What this task involves:
Transcribe exactly, please, the lines from the one containing "camera: 50 degrees right, 15 degrees up" through the end of the records below, and leave out the pictures.

*** Dataset content Section Begins ***

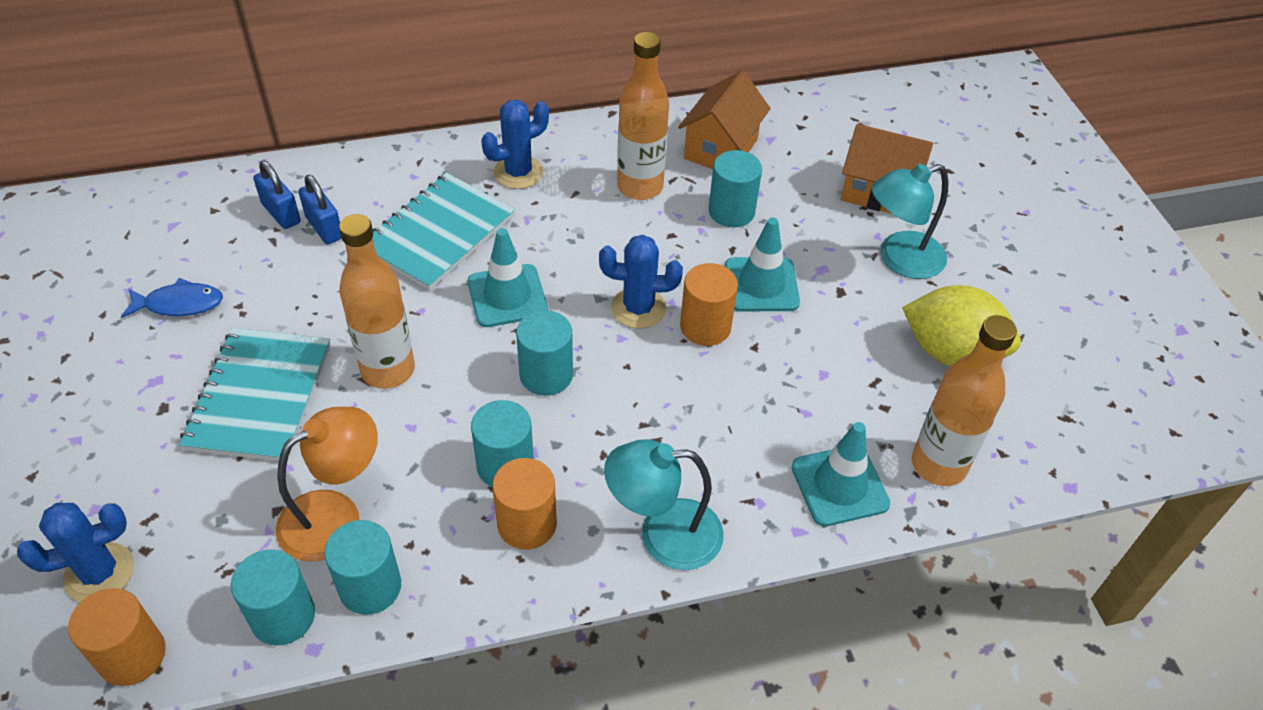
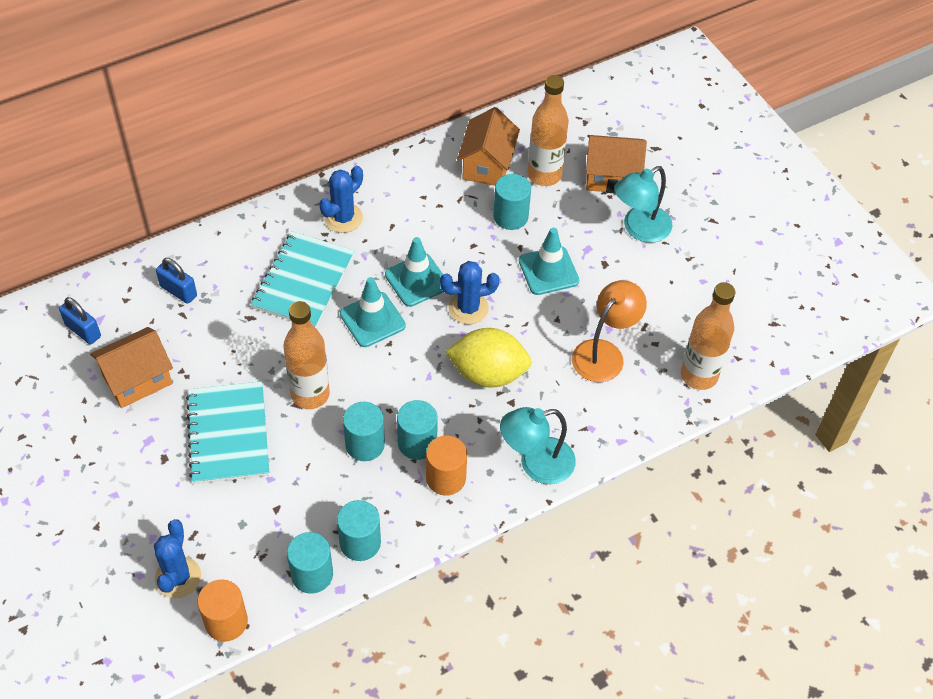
camera: 15 degrees left, 5 degrees up
(99, 573) = (178, 577): blue cactus -> blue cactus turned 45 degrees counterclockwise
(179, 304) = (137, 379): blue fish -> orange house
(324, 228) = (216, 295): blue padlock -> blue padlock (83, 331)
(335, 516) = (317, 503): orange lamp -> orange lamp (604, 353)
(546, 375) = (421, 372): turquoise cylinder -> turquoise cylinder (365, 444)
(640, 187) = (438, 210): orange bottle -> orange bottle (544, 175)
(705, 327) = (519, 312): orange cylinder -> none
(839, 485) = (639, 404): turquoise traffic cone -> turquoise traffic cone (417, 280)
(951, 352) = (690, 293): yellow lemon -> yellow lemon (488, 373)

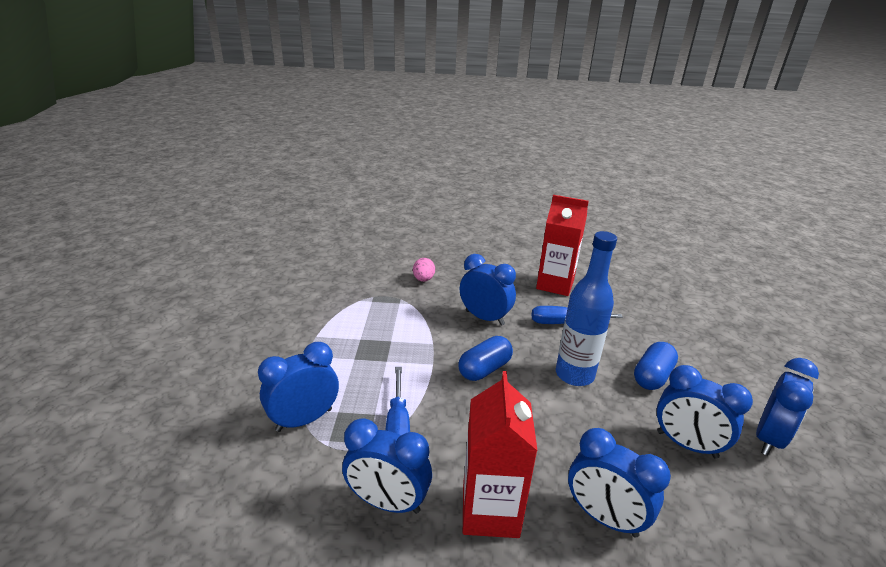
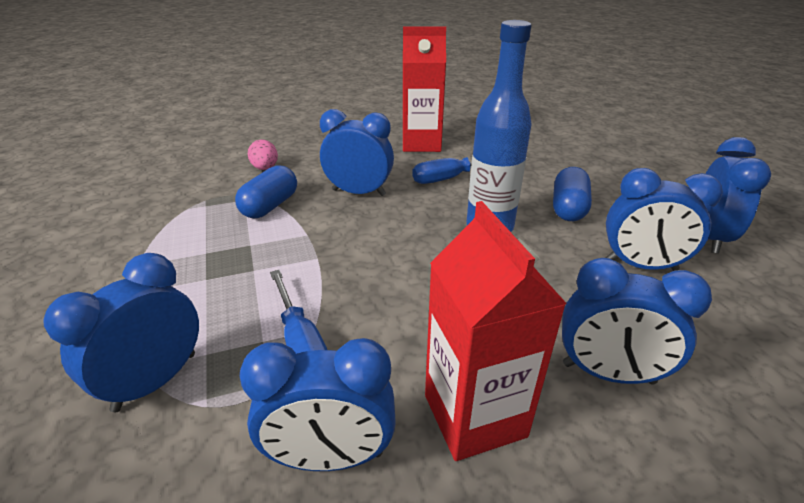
camera: 20 degrees left, 5 degrees up
(484, 369) = (385, 247): blue capsule -> blue capsule (270, 206)

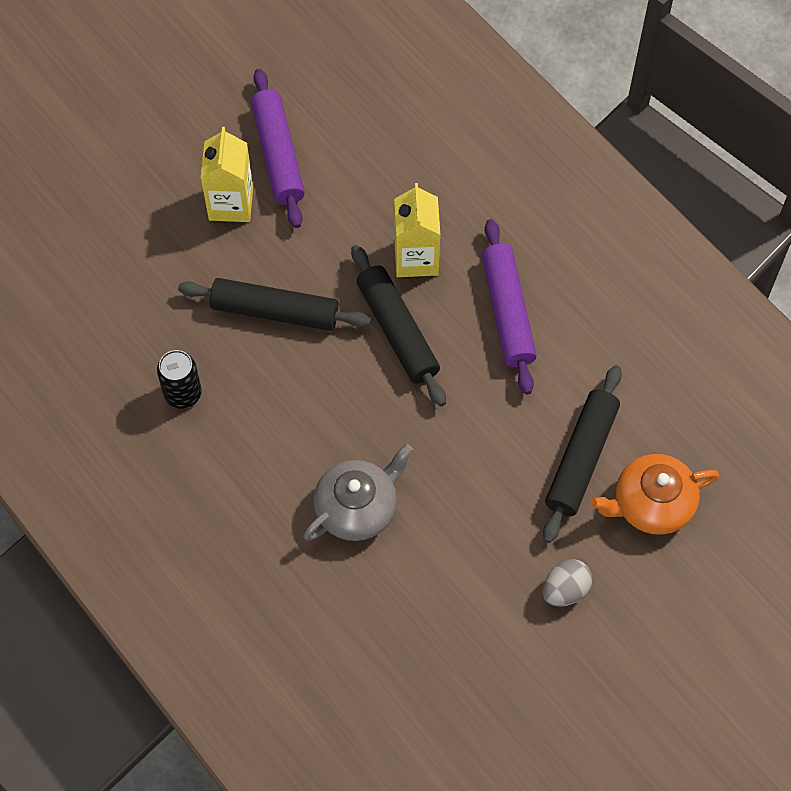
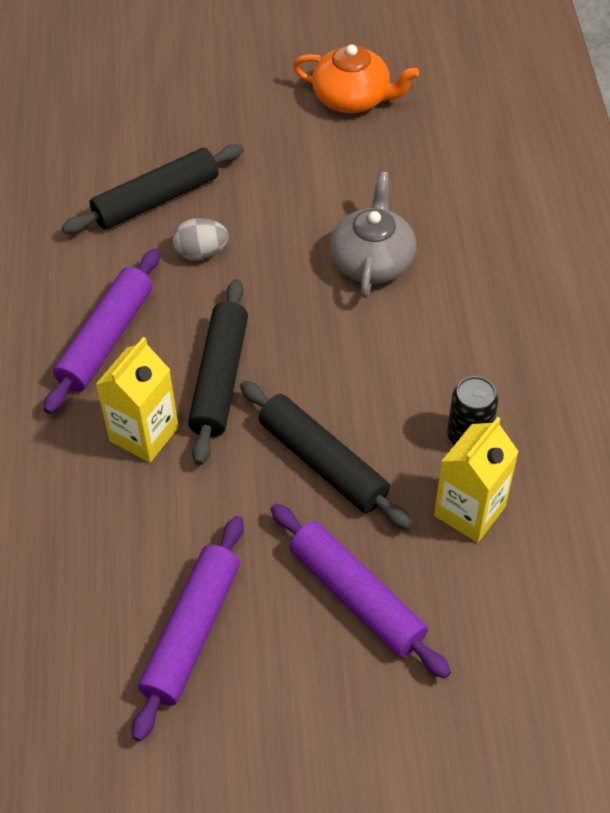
camera: 145 degrees left, 10 degrees down
(189, 234) = (356, 597): none -> purple rolling pin
(231, 203) = (286, 605): yellow carton -> yellow carton (469, 511)
(357, 507) = (372, 260): grey teapot -> grey teapot turned 105 degrees clockwise
(565, 590) = (253, 127): grey egg -> grey egg (201, 253)
(651, 504) = (134, 144): orange teapot -> orange teapot (353, 98)

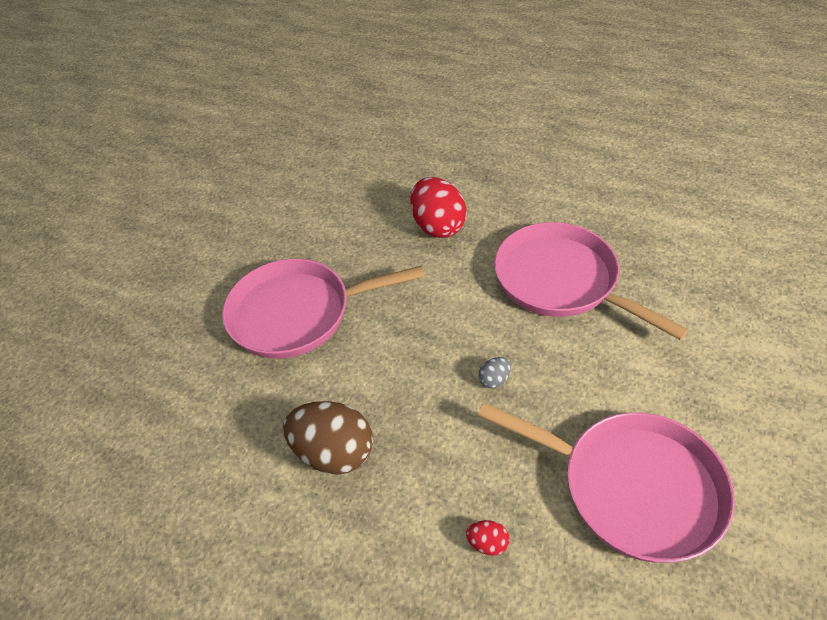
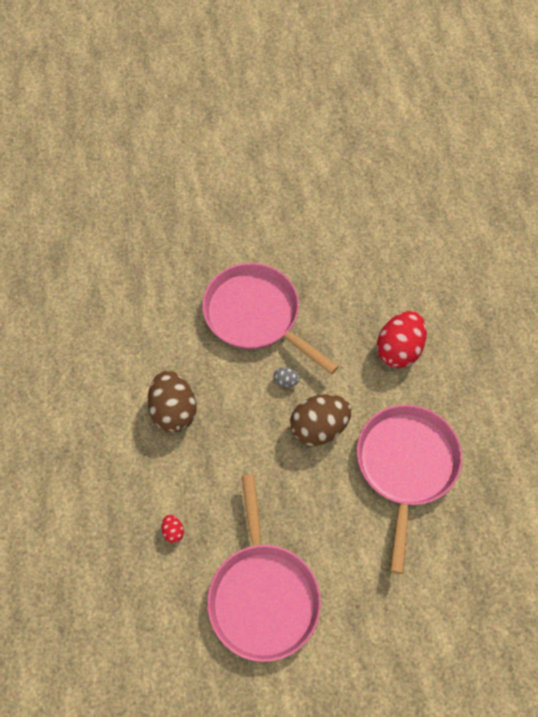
camera: 50 degrees right, 15 degrees up
(467, 327) = (319, 427): none -> brown egg
(494, 380) = (287, 470): grey egg -> grey egg (286, 381)

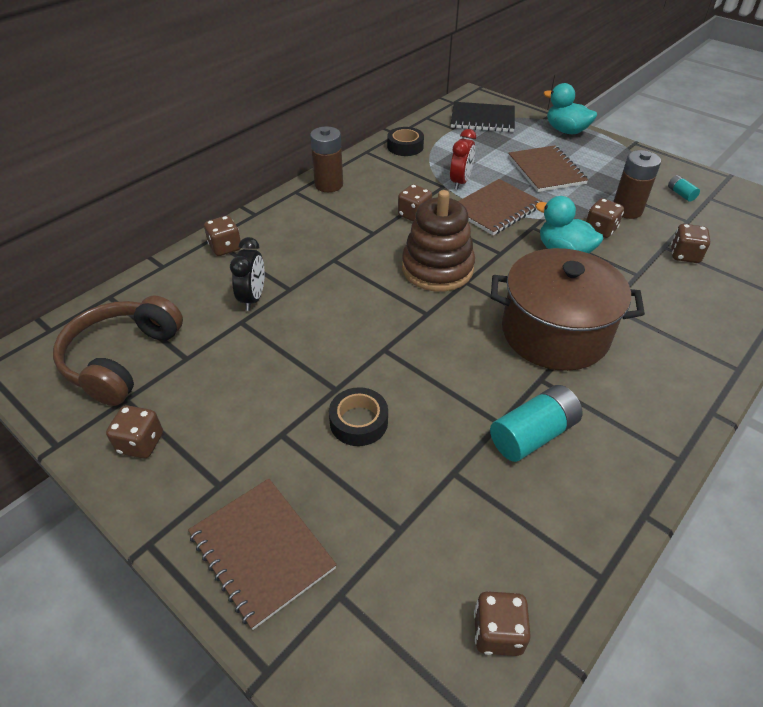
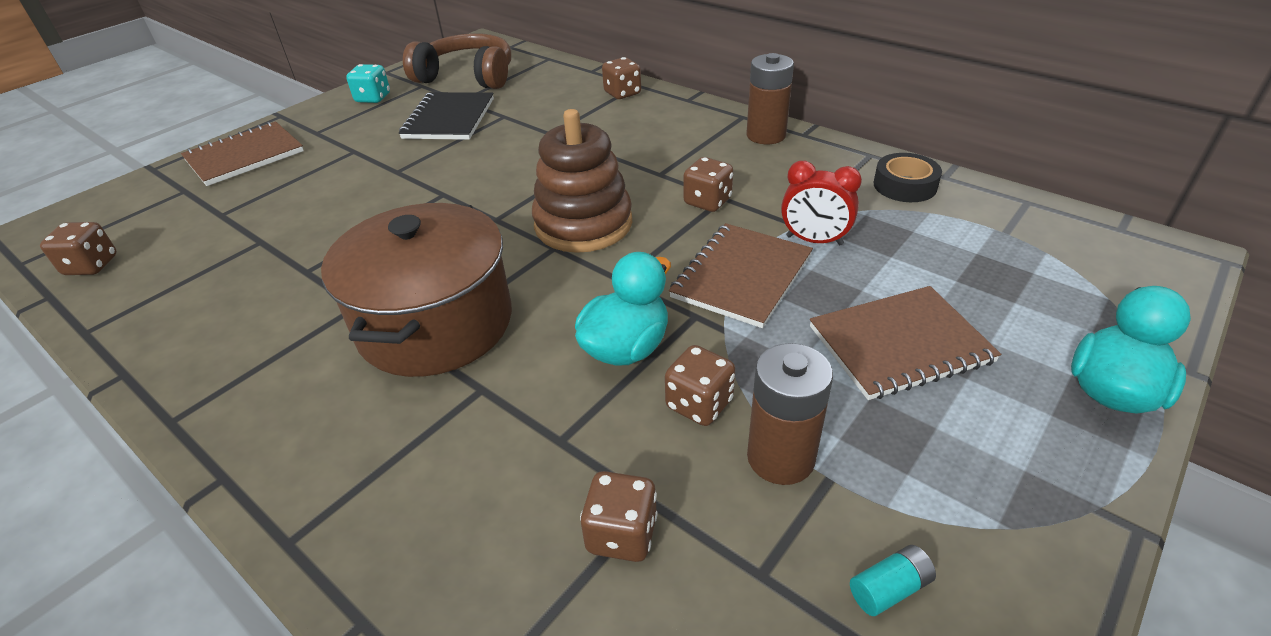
camera: 90 degrees right, 5 degrees down
(141, 443) = (373, 98): brown dice -> turquoise dice
(253, 298) = (538, 117): black clock -> none
(359, 422) = (349, 186): black tape -> none
(482, 119) = (1072, 265): black notebook -> black notebook (449, 119)
(495, 209) = (741, 276): brown notebook -> brown notebook turned 75 degrees clockwise
(533, 434) = (277, 295): turquoise battery -> none

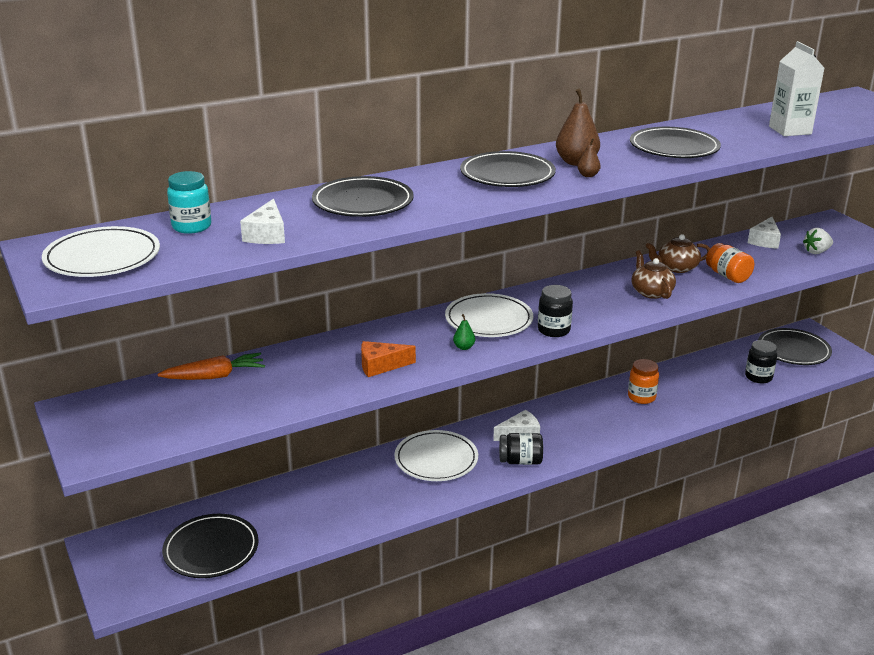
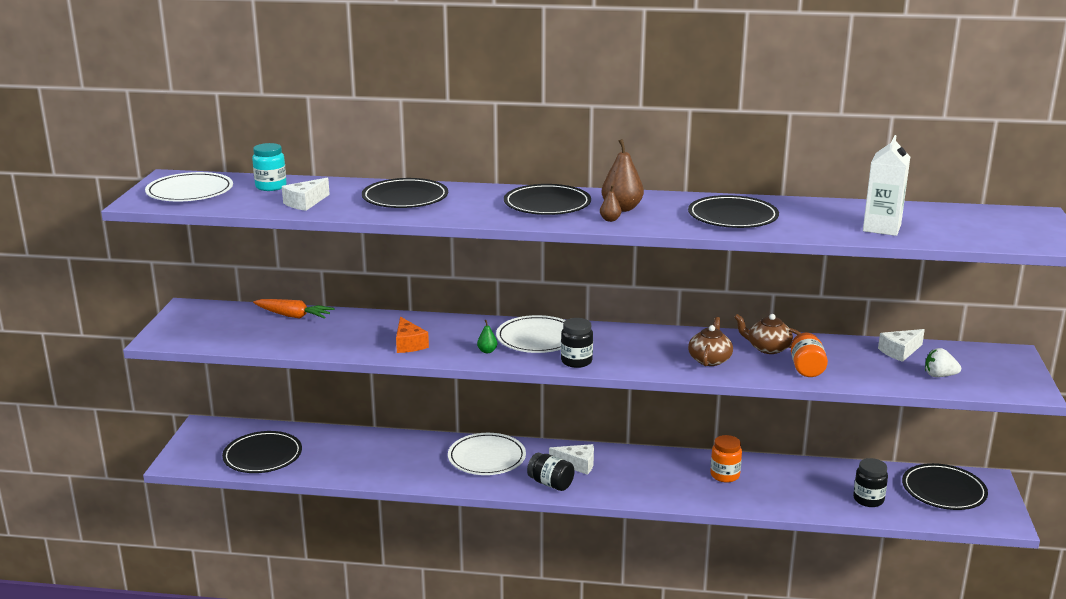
camera: 35 degrees right, 5 degrees down
(381, 366) = (409, 344): orange cheese -> orange cheese turned 135 degrees counterclockwise

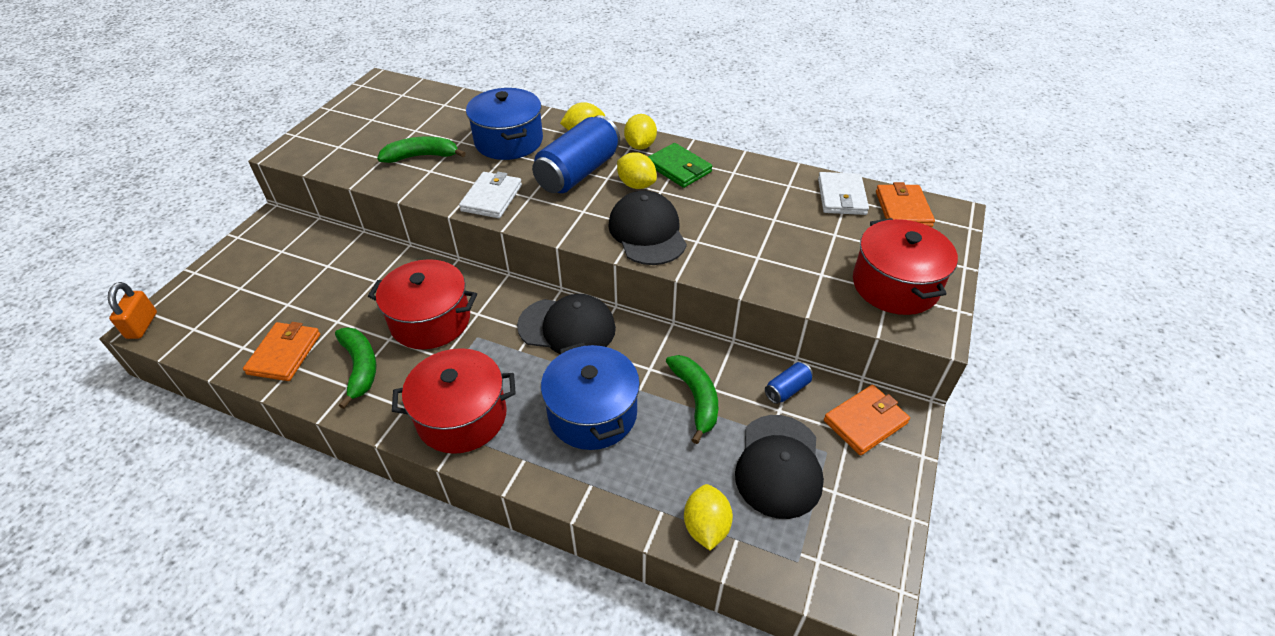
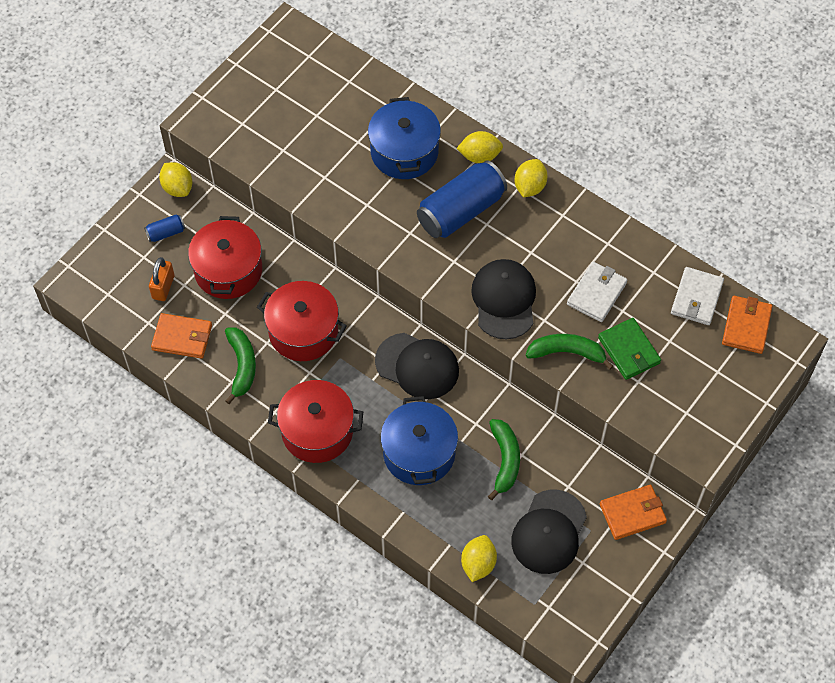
camera: 15 degrees right, 15 degrees up
(142, 325) = (66, 280): orange padlock -> orange padlock (163, 287)
(285, 354) = (182, 338): orange wallet -> orange wallet turned 75 degrees clockwise
(422, 156) = (319, 155): green banana -> green banana (567, 353)
(492, 198) = (376, 226): white wallet -> white wallet (597, 293)
(636, 185) = (511, 239): yellow lemon -> yellow lemon (177, 188)
(679, 168) = (557, 226): green wallet -> green wallet (629, 350)
(787, 389) = (582, 470): blue can -> blue can (166, 233)
(895, 285) = (695, 407): red pot -> red pot (228, 270)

*** Dataset content Section Ends ***

Response to this exercise:
camera: 50 degrees right, 15 degrees up
(467, 327) = (319, 427): none -> brown egg
(494, 380) = (287, 470): grey egg -> grey egg (286, 381)

camera: 90 degrees right, 5 degrees down
(141, 443) = (373, 98): brown dice -> turquoise dice
(253, 298) = (538, 117): black clock -> none
(359, 422) = (349, 186): black tape -> none
(482, 119) = (1072, 265): black notebook -> black notebook (449, 119)
(495, 209) = (741, 276): brown notebook -> brown notebook turned 75 degrees clockwise
(533, 434) = (277, 295): turquoise battery -> none

camera: 35 degrees right, 5 degrees down
(381, 366) = (409, 344): orange cheese -> orange cheese turned 135 degrees counterclockwise

camera: 15 degrees right, 15 degrees up
(142, 325) = (66, 280): orange padlock -> orange padlock (163, 287)
(285, 354) = (182, 338): orange wallet -> orange wallet turned 75 degrees clockwise
(422, 156) = (319, 155): green banana -> green banana (567, 353)
(492, 198) = (376, 226): white wallet -> white wallet (597, 293)
(636, 185) = (511, 239): yellow lemon -> yellow lemon (177, 188)
(679, 168) = (557, 226): green wallet -> green wallet (629, 350)
(787, 389) = (582, 470): blue can -> blue can (166, 233)
(895, 285) = (695, 407): red pot -> red pot (228, 270)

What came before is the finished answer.